* [The task]:
Each entry below is to be given again word for word, with no pictures.

──────────

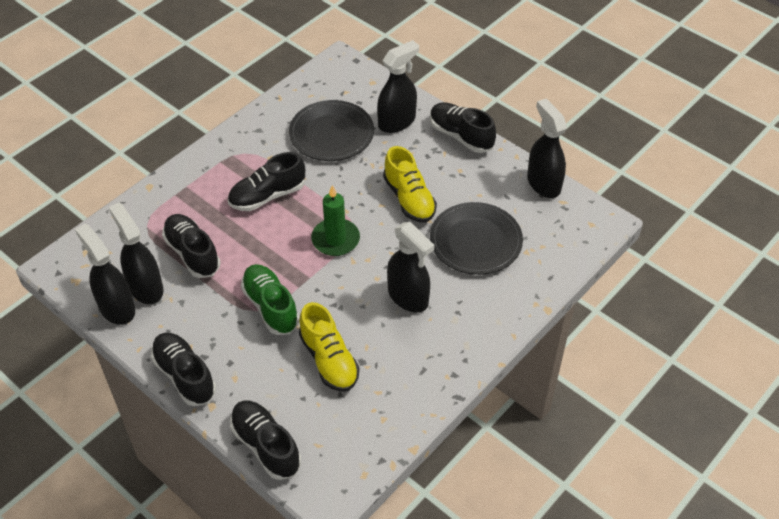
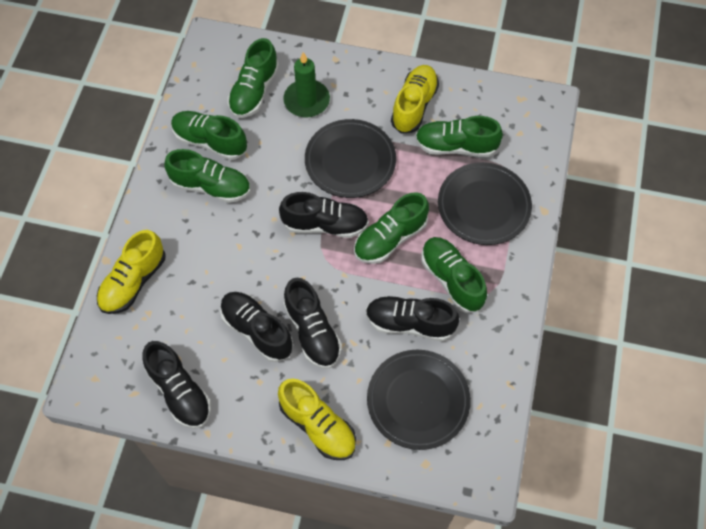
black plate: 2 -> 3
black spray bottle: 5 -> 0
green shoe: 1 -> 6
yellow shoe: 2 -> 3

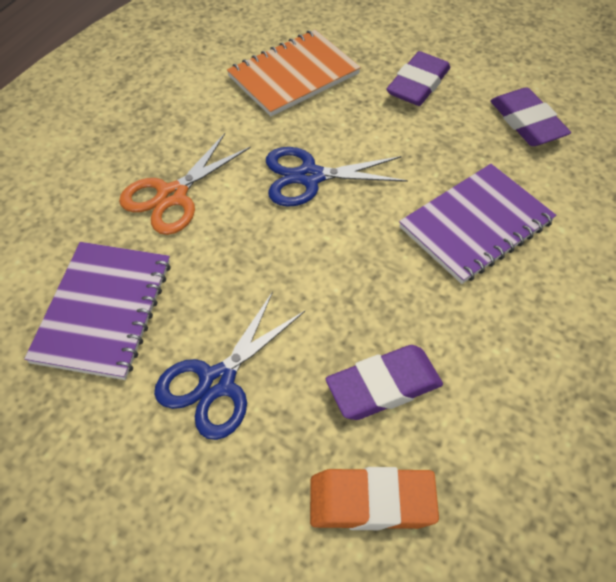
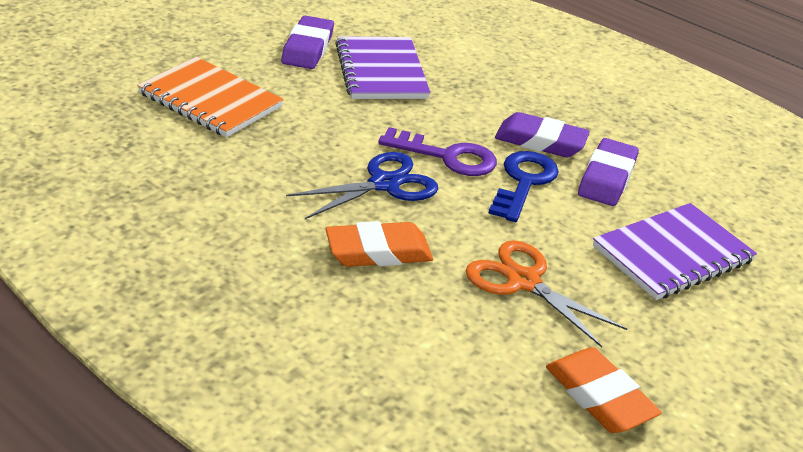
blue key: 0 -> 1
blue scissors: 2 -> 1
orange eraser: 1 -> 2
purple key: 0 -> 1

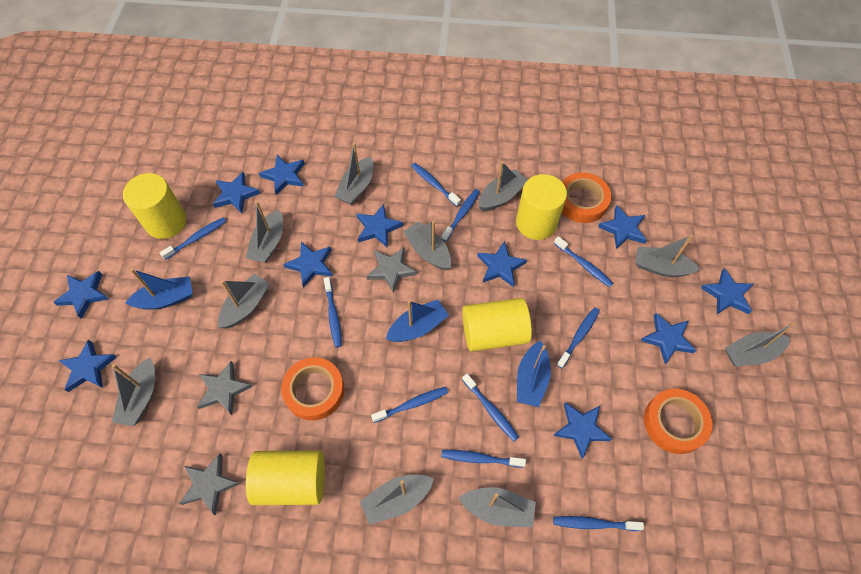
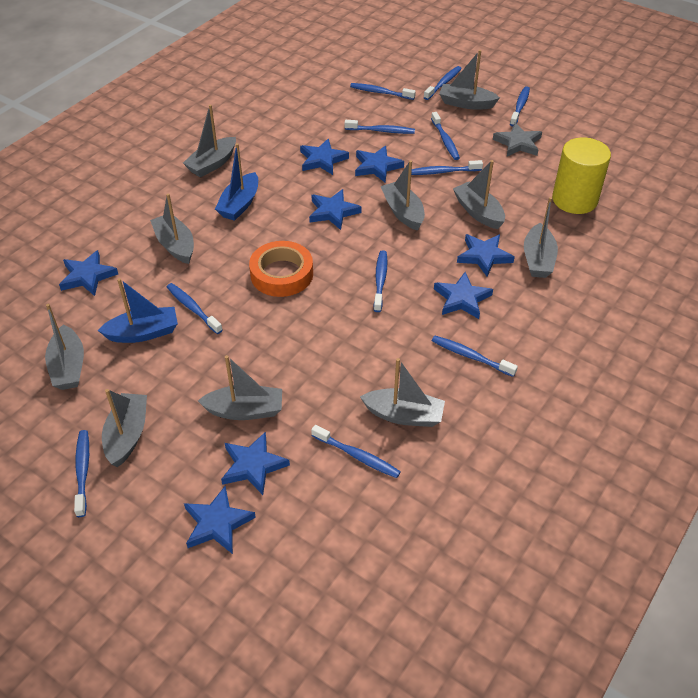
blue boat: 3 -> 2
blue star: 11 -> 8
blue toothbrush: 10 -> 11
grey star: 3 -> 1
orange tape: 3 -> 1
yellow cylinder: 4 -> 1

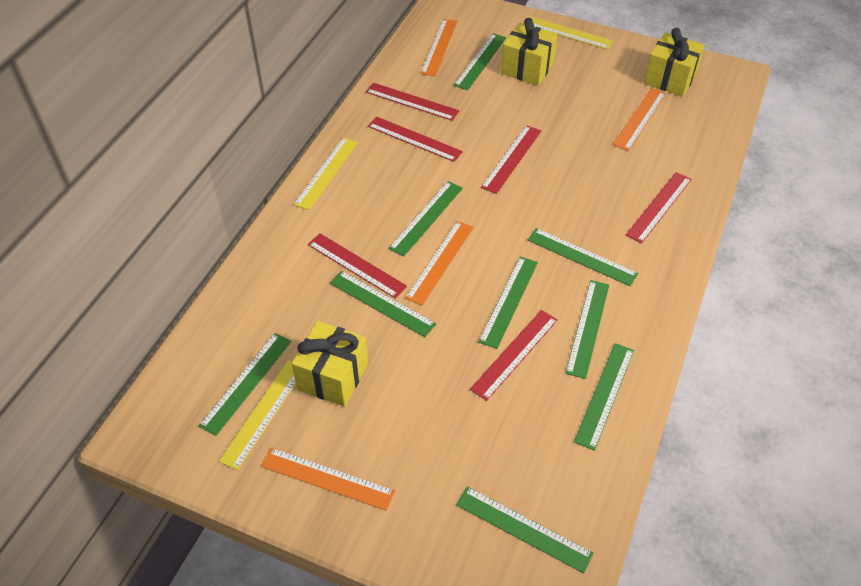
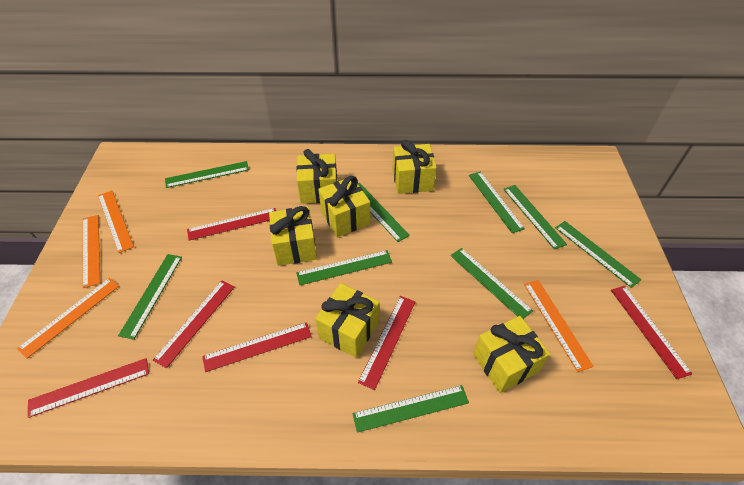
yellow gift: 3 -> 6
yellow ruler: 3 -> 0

──────────

* [Answer section]:
black plate: 2 -> 3
black spray bottle: 5 -> 0
green shoe: 1 -> 6
yellow shoe: 2 -> 3

blue key: 0 -> 1
blue scissors: 2 -> 1
orange eraser: 1 -> 2
purple key: 0 -> 1

blue boat: 3 -> 2
blue star: 11 -> 8
blue toothbrush: 10 -> 11
grey star: 3 -> 1
orange tape: 3 -> 1
yellow cylinder: 4 -> 1

yellow gift: 3 -> 6
yellow ruler: 3 -> 0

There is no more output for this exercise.